● Work to be completed: In duplicating the lines below, keep every word unchanged and drop the pictures.
======== Information shown
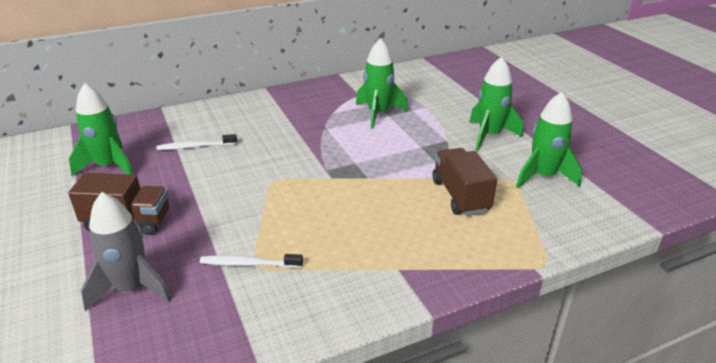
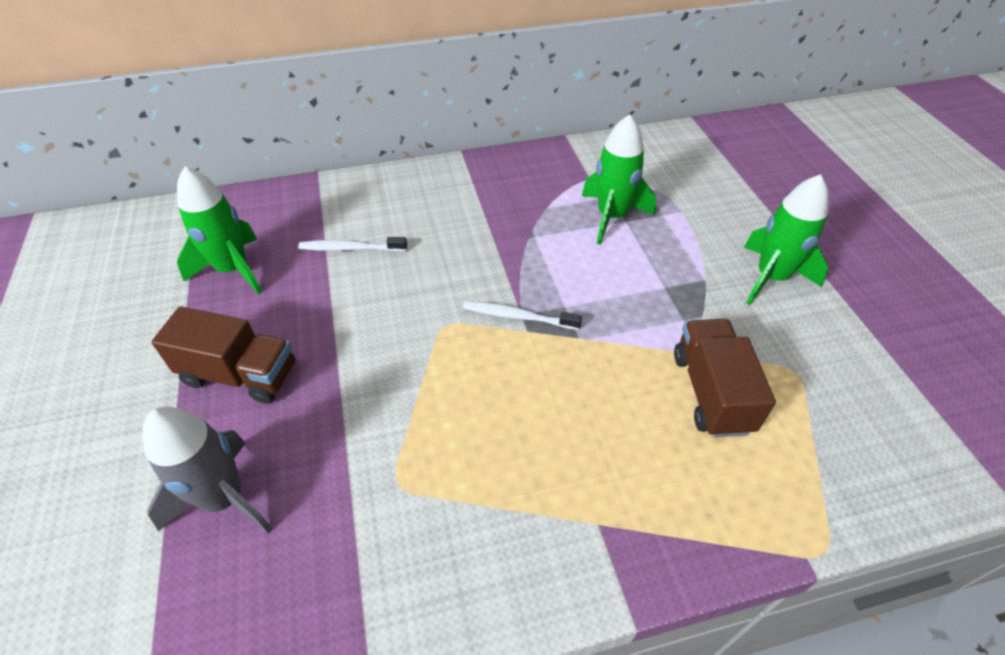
camera: 10 degrees right, 15 degrees up
(249, 264) = (387, 479): white toothbrush -> white toothbrush (518, 316)
(543, 176) = (844, 370): green rocket -> none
================
● Response below:
camera: 10 degrees right, 15 degrees up
(249, 264) = (387, 479): white toothbrush -> white toothbrush (518, 316)
(543, 176) = (844, 370): green rocket -> none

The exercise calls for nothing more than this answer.